* [WHAT YOU WILL DO]:
This exercise calls for every line of the listing below that contains the word "diode".

* [INPUT MATERIAL]:
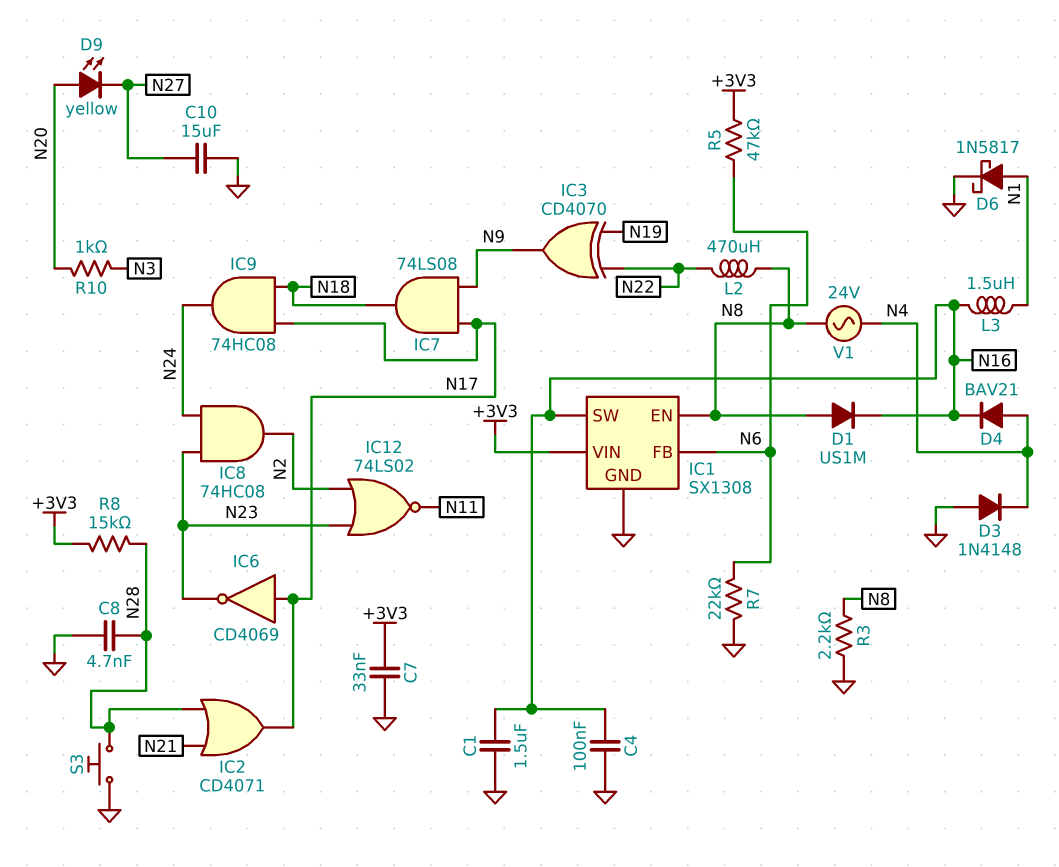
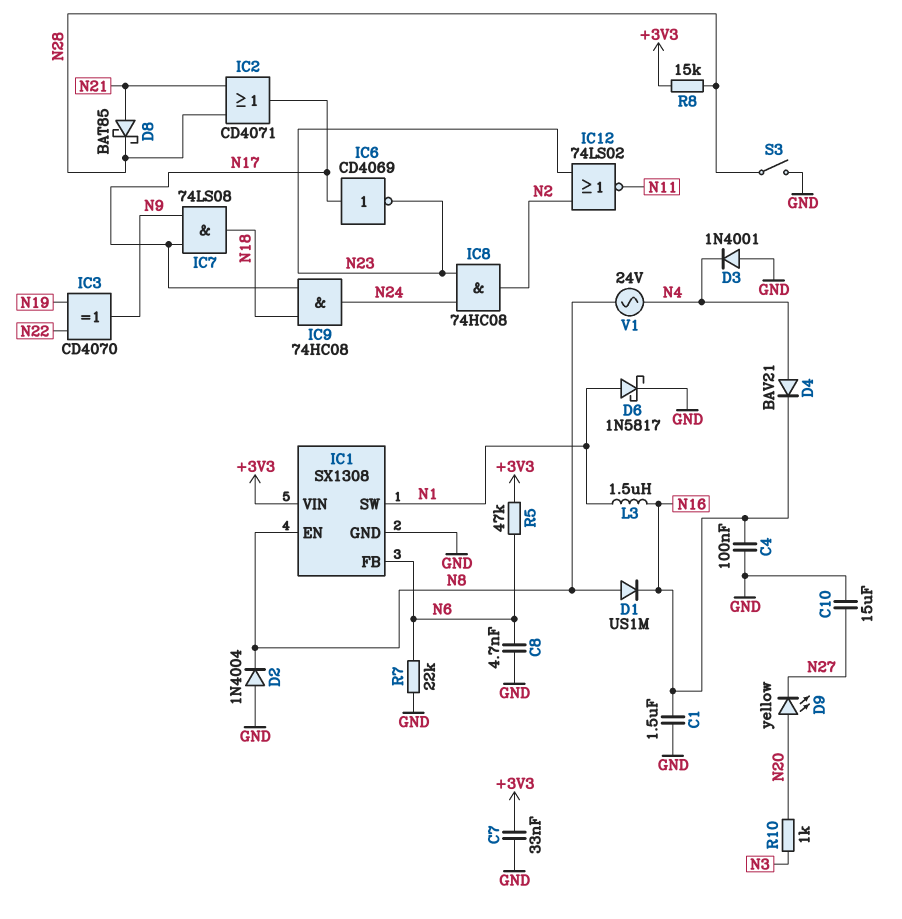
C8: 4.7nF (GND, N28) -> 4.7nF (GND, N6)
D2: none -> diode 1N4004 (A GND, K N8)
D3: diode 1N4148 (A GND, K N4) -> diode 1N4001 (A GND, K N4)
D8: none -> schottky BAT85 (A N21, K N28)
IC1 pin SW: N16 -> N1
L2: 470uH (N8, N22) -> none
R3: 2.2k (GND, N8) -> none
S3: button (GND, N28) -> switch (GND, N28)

* [TASK OUTPUT]:
D2: none -> diode 1N4004 (A GND, K N8)
D3: diode 1N4148 (A GND, K N4) -> diode 1N4001 (A GND, K N4)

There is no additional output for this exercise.